▸ **PROBLEM DESCRIPTION**: Below are records; please give the number of their lines that contain the string "brown", and only that number.

- Opening Delimiter -

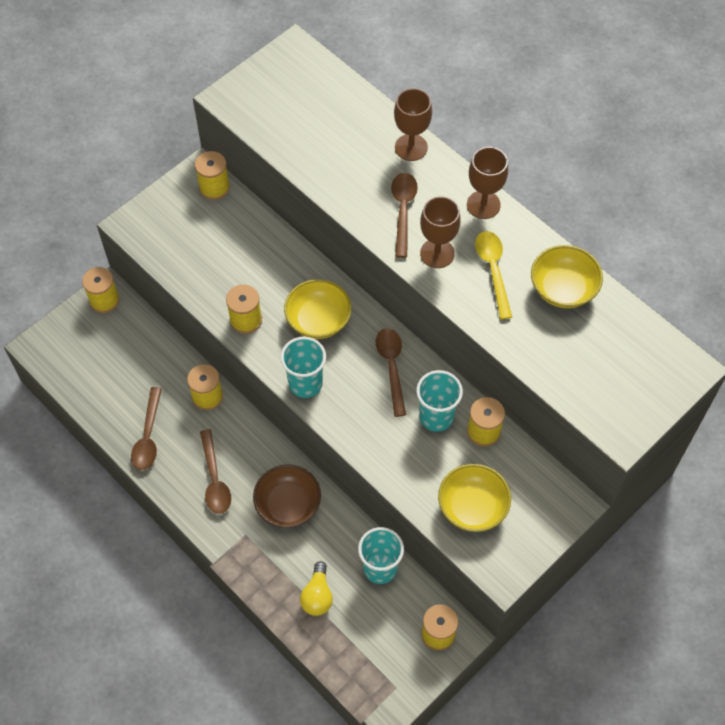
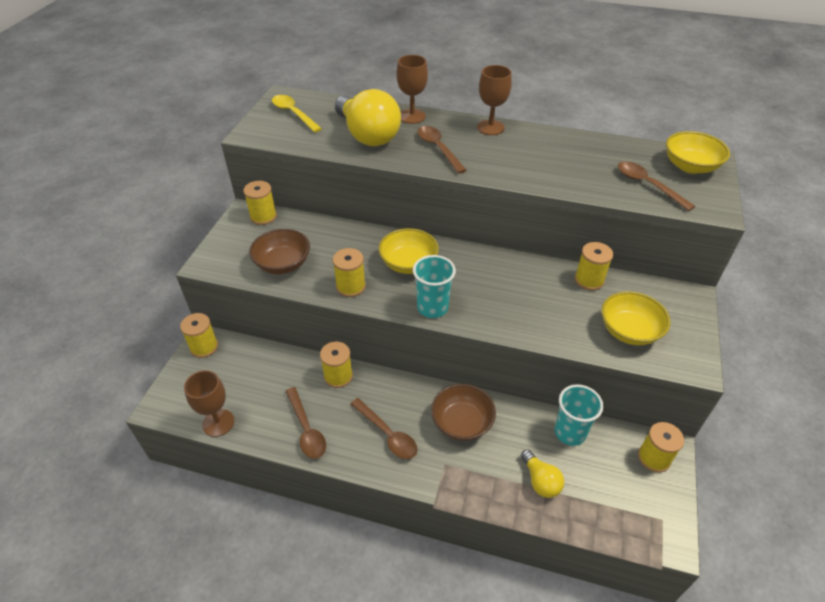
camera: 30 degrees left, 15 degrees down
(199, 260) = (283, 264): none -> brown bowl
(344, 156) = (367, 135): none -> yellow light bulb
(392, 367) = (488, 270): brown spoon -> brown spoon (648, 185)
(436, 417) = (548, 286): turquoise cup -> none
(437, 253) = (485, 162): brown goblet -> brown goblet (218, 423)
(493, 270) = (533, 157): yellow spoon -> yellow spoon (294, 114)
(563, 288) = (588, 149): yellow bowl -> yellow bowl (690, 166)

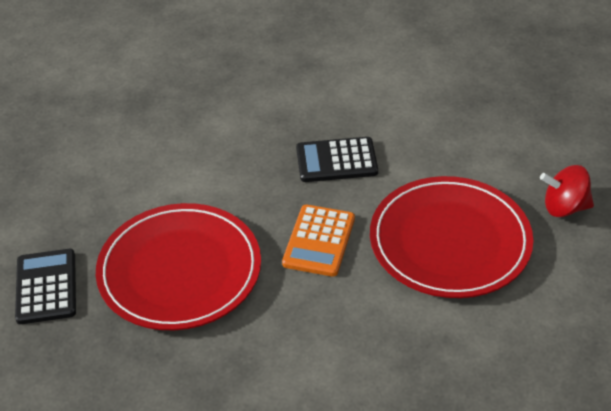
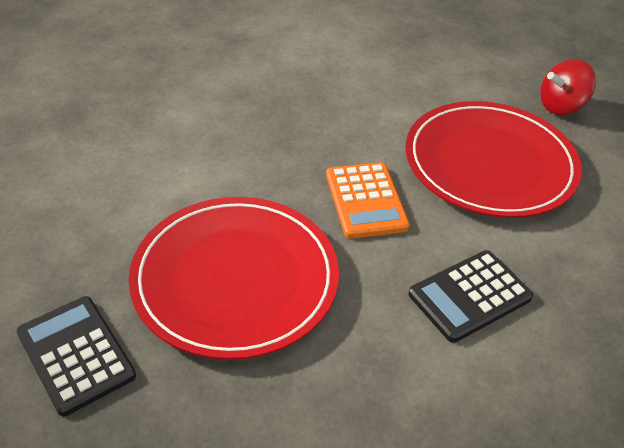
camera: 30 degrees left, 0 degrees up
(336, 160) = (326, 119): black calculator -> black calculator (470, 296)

- Closing Delimiter -

▸ **YOUR RESPONSE**: 3